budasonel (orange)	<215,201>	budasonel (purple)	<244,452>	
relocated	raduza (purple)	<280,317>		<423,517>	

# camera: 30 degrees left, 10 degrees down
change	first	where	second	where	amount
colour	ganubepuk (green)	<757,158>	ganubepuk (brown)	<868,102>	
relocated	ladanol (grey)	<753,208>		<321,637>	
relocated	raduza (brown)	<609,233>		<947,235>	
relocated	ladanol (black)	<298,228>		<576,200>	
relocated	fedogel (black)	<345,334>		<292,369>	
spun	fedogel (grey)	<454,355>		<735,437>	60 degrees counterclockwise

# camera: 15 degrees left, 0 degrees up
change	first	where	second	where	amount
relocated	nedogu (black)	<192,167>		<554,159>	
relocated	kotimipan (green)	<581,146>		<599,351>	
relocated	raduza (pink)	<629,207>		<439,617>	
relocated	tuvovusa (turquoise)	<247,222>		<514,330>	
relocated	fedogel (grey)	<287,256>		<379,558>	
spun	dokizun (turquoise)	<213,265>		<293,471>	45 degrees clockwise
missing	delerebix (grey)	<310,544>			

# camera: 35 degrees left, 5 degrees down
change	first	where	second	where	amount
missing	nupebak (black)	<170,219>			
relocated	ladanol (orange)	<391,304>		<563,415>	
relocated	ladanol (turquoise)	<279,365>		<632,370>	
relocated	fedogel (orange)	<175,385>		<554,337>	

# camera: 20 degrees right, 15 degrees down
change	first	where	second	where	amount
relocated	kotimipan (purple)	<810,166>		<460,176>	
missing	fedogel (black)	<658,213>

-*-

▶ [What the exercise asks]
For the string "spun", filter the data and copy out each line where it occurs.

▶ [Response to this exercise]
spun	fedogel (grey)	<454,355>		<735,437>	60 degrees counterclockwise
spun	dokizun (turquoise)	<213,265>		<293,471>	45 degrees clockwise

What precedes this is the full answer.